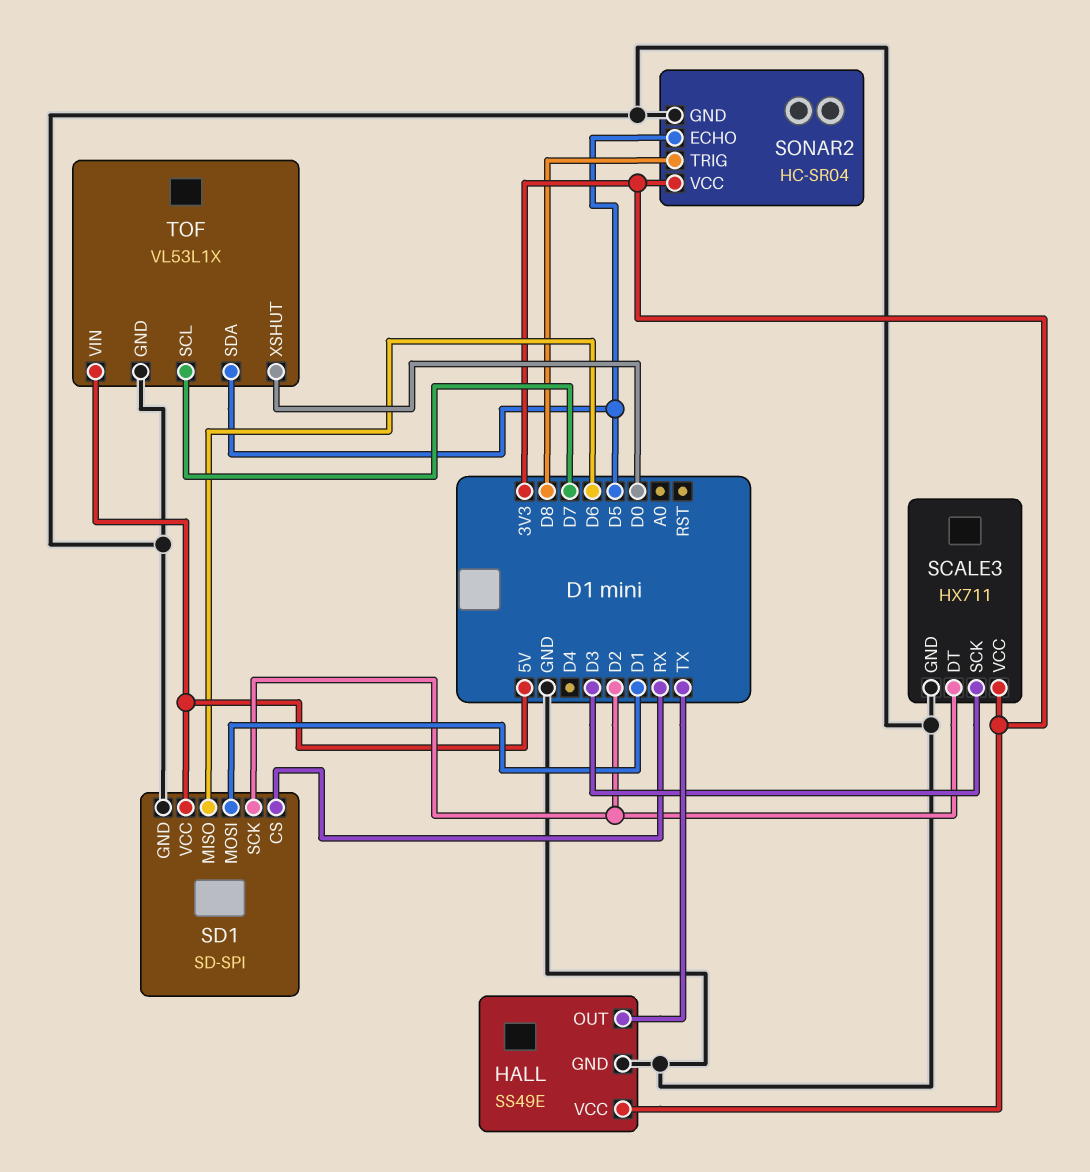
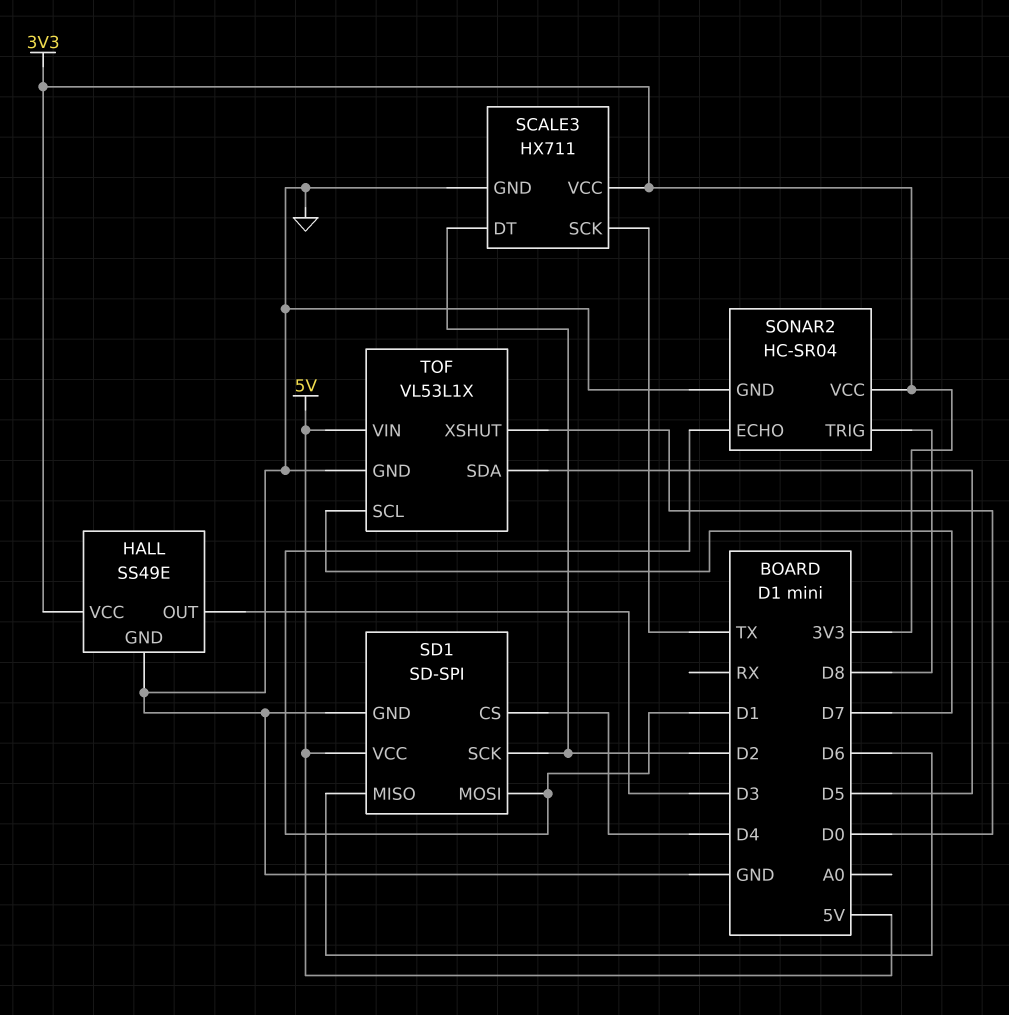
HALL pin OUT: TX -> D3
SCALE3 pin SCK: D3 -> TX
SD1 pin CS: RX -> D4
SONAR2 pin ECHO: D5 -> D1

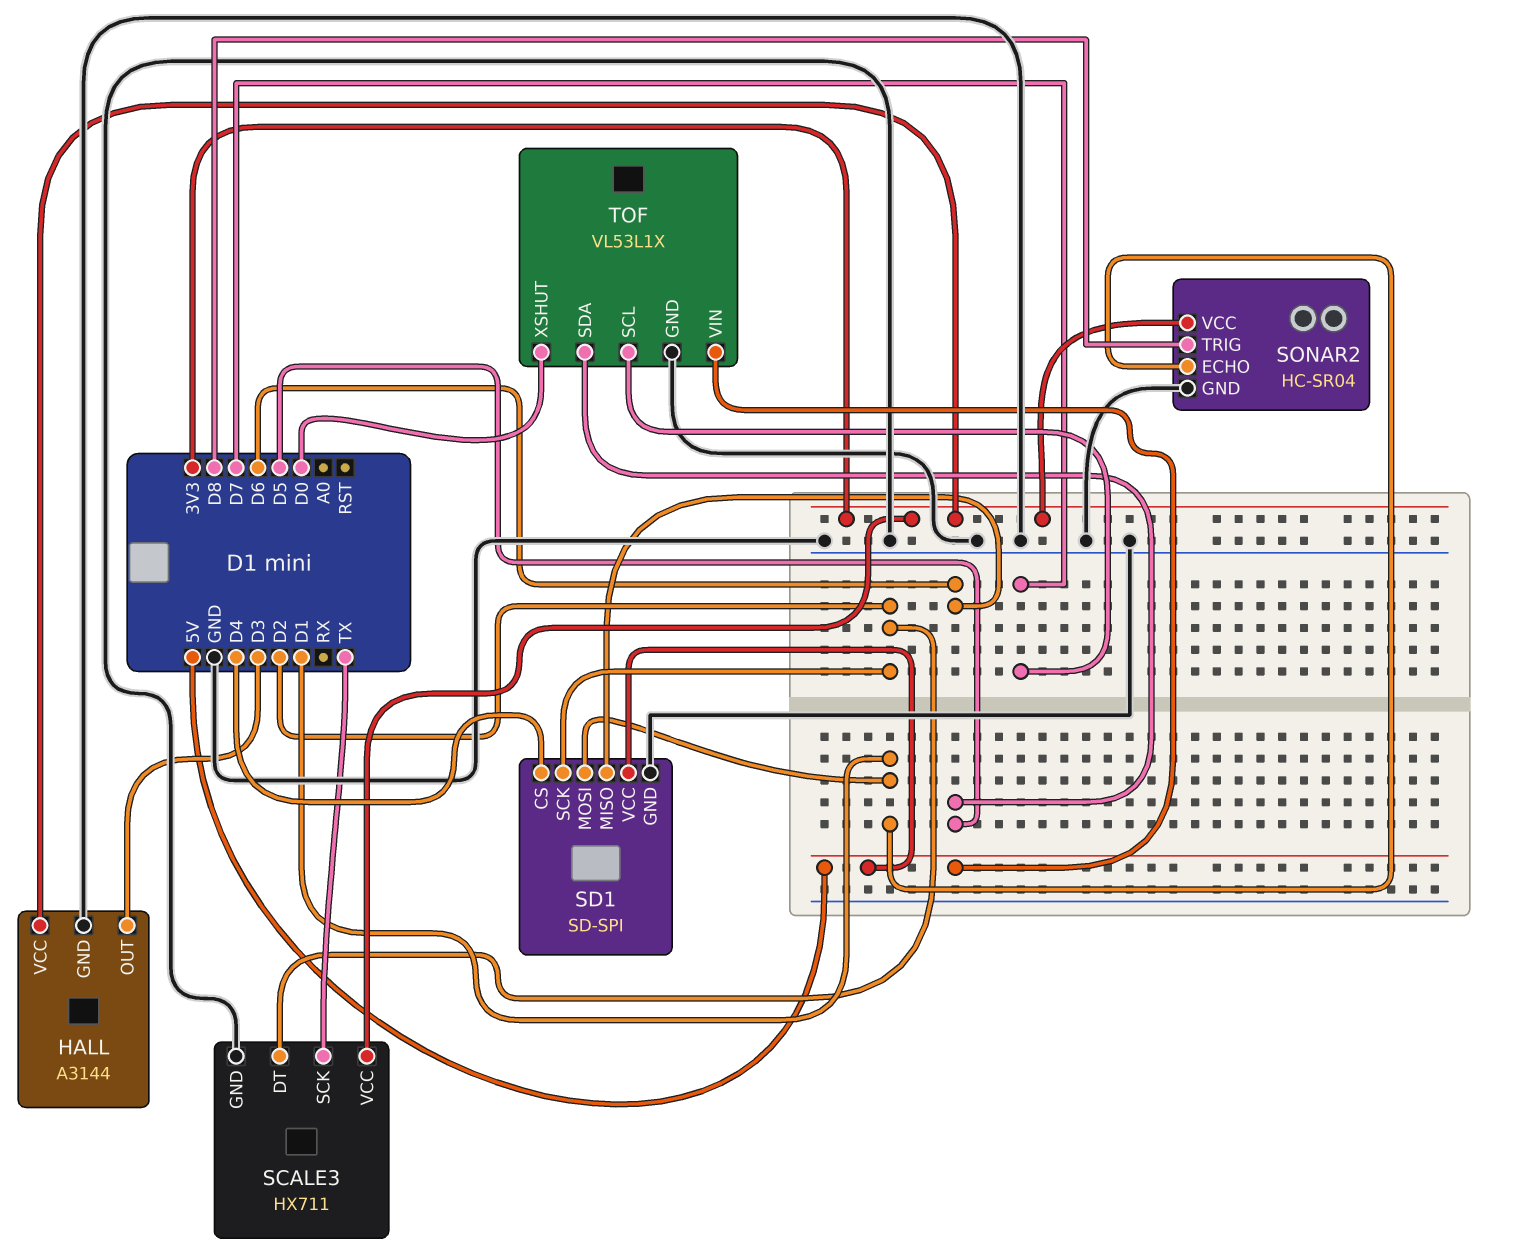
HALL: SS49E -> A3144

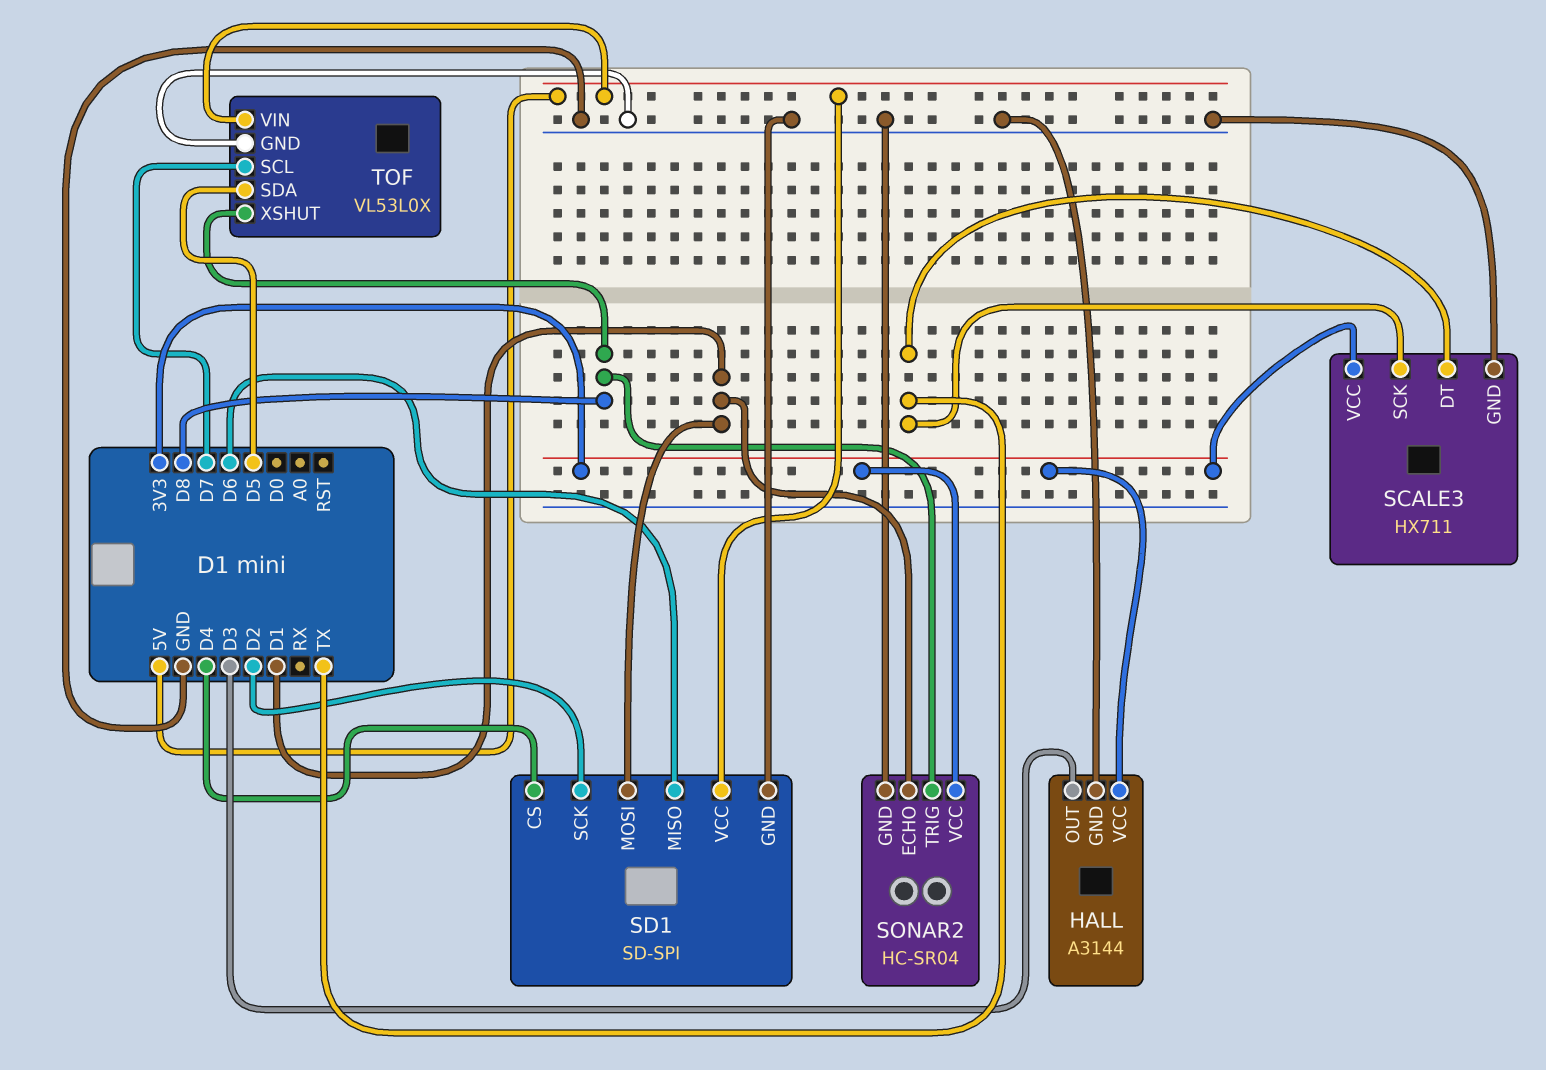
SCALE3 pin DT: D2 -> TX
TOF: VL53L1X -> VL53L0X
TOF pin XSHUT: D0 -> D8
————
- **Problem requirements**:
Transcribe the listing word for word, but keep its pictures out of the copy.

- **Response**:
HALL pin OUT: TX -> D3
SCALE3 pin SCK: D3 -> TX
SD1 pin CS: RX -> D4
SONAR2 pin ECHO: D5 -> D1

HALL: SS49E -> A3144

SCALE3 pin DT: D2 -> TX
TOF: VL53L1X -> VL53L0X
TOF pin XSHUT: D0 -> D8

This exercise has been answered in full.